Exercise goal —
Filter on the word "apron": copy each matching line from the listing below.

━━━━

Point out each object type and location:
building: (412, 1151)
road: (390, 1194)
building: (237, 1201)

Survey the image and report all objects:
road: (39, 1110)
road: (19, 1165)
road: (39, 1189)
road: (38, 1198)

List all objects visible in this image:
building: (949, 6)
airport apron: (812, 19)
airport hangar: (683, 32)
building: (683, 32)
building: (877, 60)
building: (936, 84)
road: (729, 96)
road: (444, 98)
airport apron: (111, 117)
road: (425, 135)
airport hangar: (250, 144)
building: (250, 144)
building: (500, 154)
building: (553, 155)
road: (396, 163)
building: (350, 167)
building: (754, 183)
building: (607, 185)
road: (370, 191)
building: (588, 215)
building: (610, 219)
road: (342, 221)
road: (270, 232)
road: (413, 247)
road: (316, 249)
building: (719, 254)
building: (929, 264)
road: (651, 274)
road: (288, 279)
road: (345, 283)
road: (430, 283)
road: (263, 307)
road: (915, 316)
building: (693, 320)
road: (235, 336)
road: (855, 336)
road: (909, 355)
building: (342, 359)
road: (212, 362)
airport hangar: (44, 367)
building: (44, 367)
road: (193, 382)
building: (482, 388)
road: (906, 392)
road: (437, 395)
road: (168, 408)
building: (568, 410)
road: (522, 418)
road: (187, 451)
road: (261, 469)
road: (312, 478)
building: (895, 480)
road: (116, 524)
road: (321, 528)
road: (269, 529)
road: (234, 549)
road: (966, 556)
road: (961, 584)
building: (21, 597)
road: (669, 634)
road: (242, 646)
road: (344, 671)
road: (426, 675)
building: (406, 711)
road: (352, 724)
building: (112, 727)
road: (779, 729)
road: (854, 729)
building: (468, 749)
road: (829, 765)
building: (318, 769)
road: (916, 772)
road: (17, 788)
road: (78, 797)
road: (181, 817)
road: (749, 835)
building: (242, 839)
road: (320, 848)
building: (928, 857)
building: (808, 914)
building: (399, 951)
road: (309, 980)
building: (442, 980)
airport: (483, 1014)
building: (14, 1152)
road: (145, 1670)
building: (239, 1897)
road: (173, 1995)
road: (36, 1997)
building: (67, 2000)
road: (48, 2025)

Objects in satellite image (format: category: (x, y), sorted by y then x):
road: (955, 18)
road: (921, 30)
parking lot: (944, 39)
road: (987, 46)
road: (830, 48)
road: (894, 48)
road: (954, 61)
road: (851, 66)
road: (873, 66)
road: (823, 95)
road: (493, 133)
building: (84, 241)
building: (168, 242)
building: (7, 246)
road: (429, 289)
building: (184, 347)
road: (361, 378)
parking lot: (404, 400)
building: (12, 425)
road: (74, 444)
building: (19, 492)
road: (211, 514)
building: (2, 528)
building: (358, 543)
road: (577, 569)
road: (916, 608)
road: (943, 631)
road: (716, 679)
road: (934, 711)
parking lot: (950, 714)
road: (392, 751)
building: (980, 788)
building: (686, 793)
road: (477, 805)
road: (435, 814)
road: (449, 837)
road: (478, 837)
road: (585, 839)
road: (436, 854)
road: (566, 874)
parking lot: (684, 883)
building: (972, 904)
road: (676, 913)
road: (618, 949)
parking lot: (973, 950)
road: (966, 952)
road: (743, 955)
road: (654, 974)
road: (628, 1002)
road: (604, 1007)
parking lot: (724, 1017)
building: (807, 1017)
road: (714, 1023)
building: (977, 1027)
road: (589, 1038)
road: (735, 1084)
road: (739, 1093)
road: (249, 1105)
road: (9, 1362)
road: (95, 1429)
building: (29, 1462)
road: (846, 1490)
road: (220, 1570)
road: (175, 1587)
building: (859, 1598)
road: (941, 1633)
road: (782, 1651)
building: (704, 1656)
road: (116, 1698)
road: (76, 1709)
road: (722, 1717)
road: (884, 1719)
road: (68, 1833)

━━━━

Answer box —
airport apron: (812, 19)
airport apron: (111, 117)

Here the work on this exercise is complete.